### Data provided
[Start of Attachment]

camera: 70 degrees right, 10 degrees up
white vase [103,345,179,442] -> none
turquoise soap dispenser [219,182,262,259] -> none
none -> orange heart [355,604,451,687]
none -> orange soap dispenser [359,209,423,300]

[End of Attachment]
[Start of Attachment]

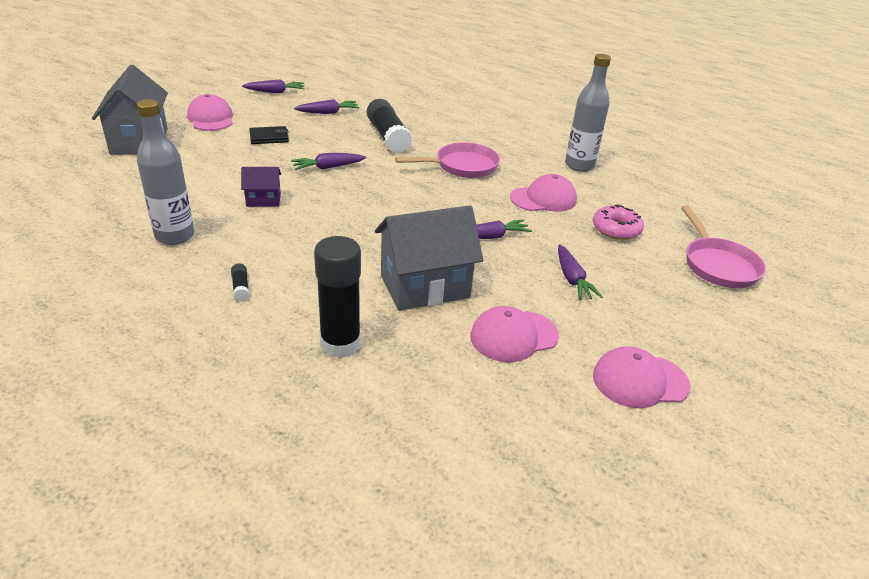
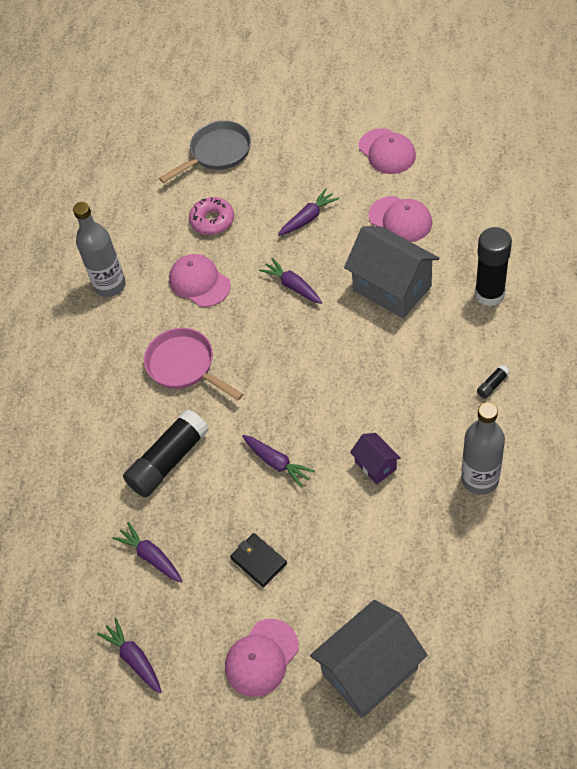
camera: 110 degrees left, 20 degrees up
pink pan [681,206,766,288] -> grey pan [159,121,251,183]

[End of Attachment]

Beginning at the line above with "turquoise soap dispenser" and finishing at the line with "none -> orange soap", return each line exactly and return nothing else.

### Solution
turquoise soap dispenser [219,182,262,259] -> none
none -> orange heart [355,604,451,687]
none -> orange soap dispenser [359,209,423,300]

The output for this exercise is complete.